Object transformation records

★ ★ ★ ★

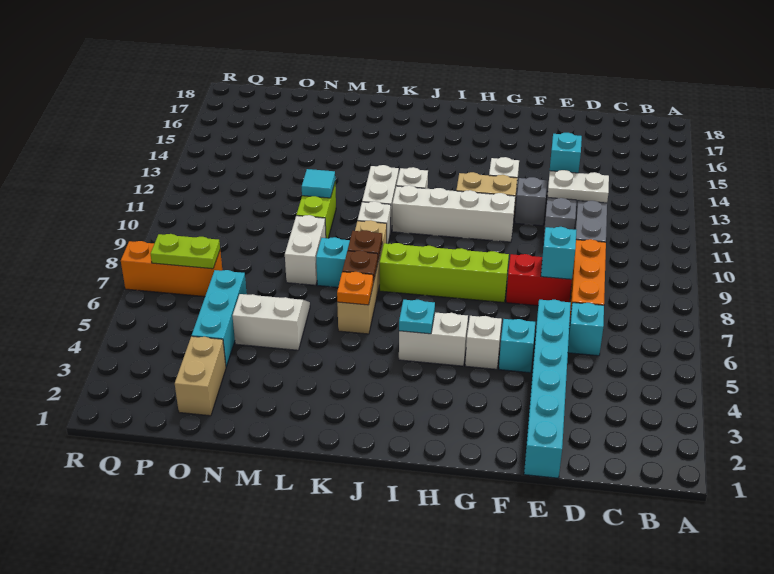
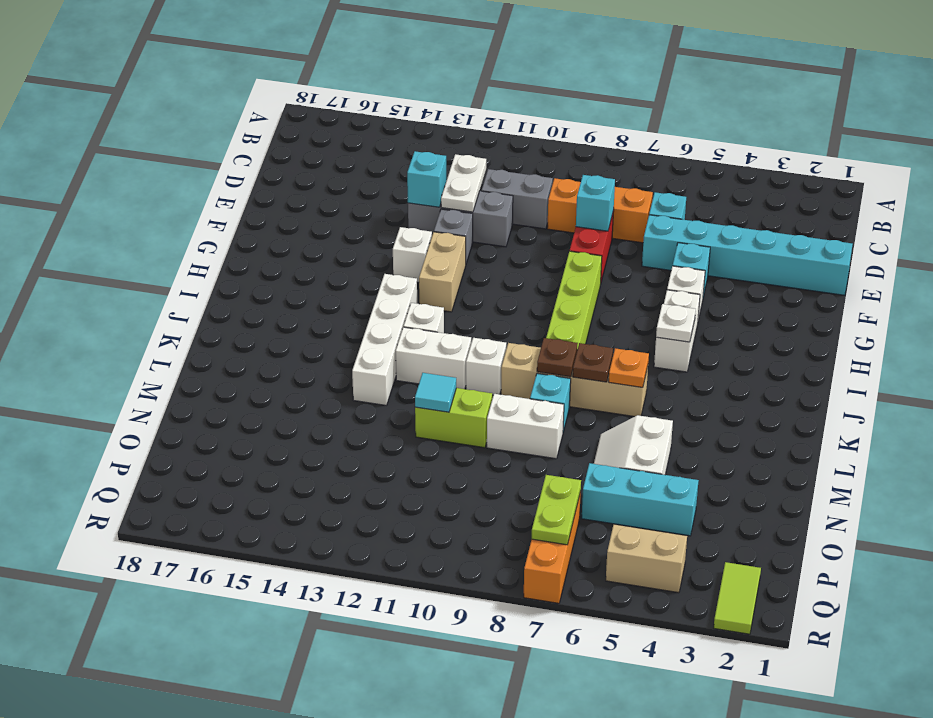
white 1x4 brick [392,185,515,242] -> white 1x4 brick moved to [352,274,417,405]
cyan 1x1 plate [399,300,435,334] -> white 1x1 plate [656,304,696,342]
tan 1x2 brick [175,336,226,416] -> tan 1x2 brick moved to [606,524,687,593]
none -> lime 1x2 tile [714,562,761,634]

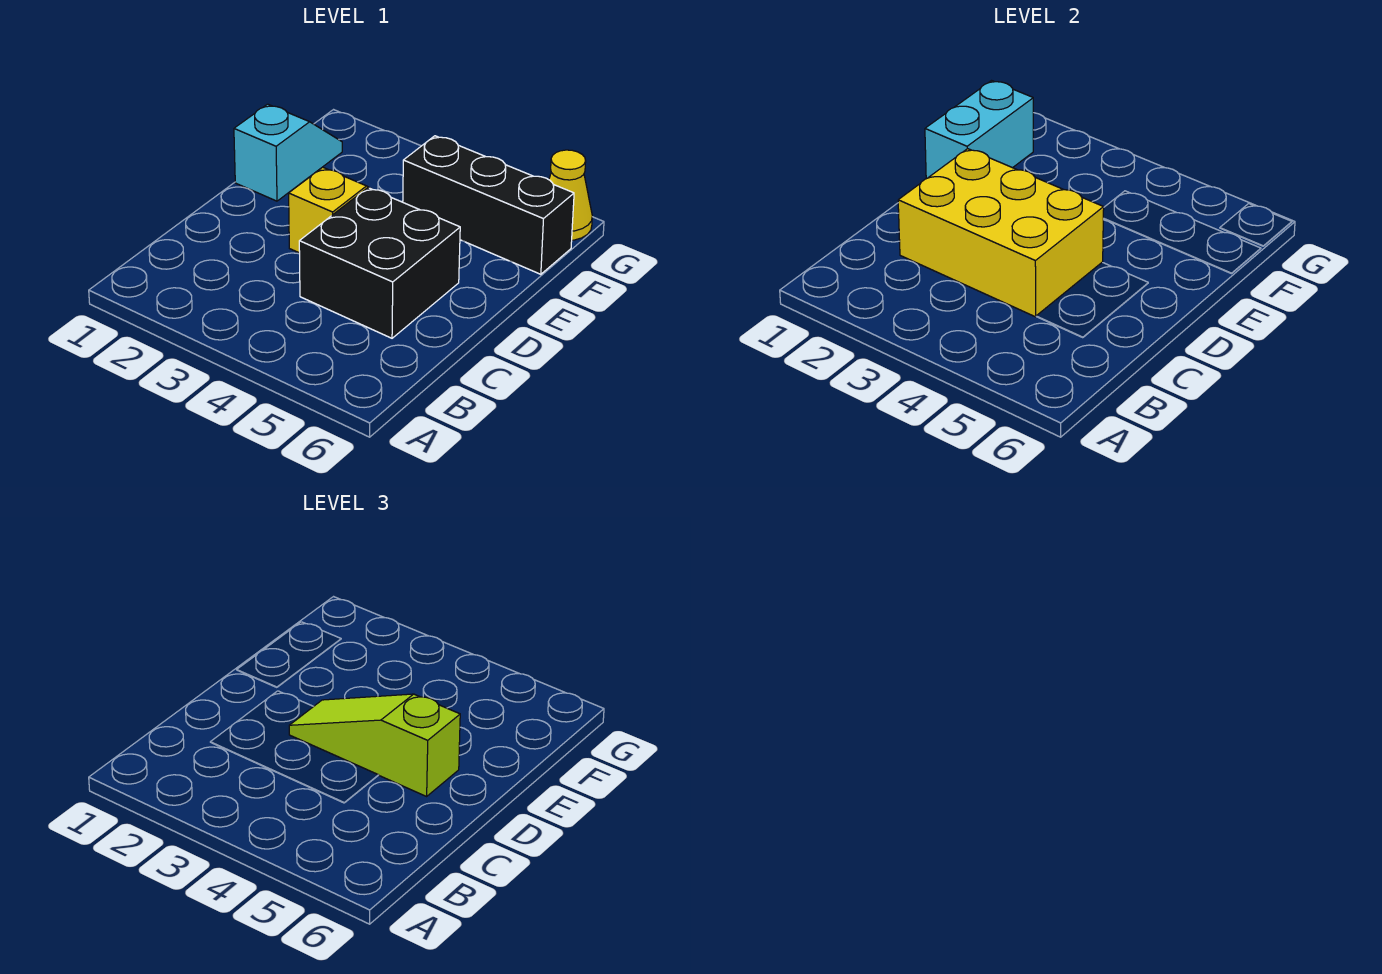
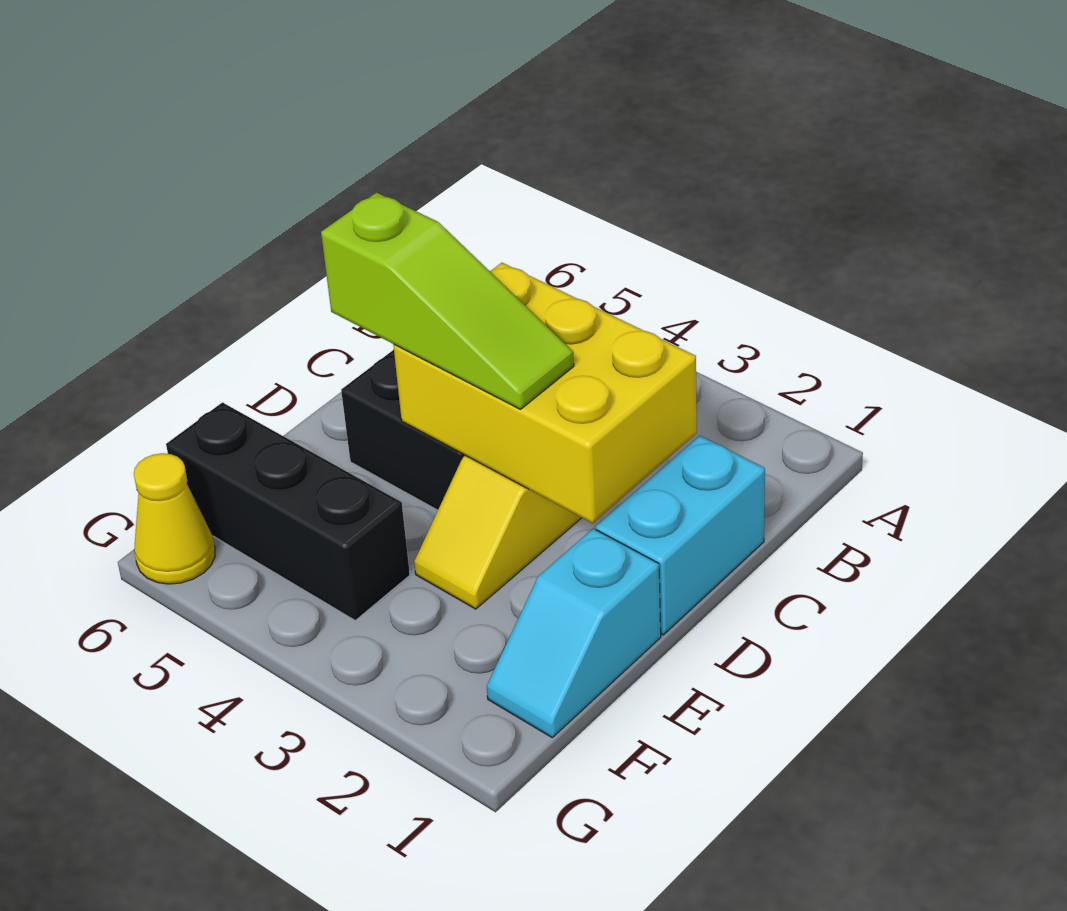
cyan 1x2 brick [925,81,1033,179] -> cyan 1x2 brick moved to [596,436,765,635]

★ ★ ★ ★

● Problem details: The lines in the entries above that carry the word "cyan" must be copied.

● Solution to the problem:
cyan 1x1 plate [399,300,435,334] -> white 1x1 plate [656,304,696,342]
cyan 1x2 brick [925,81,1033,179] -> cyan 1x2 brick moved to [596,436,765,635]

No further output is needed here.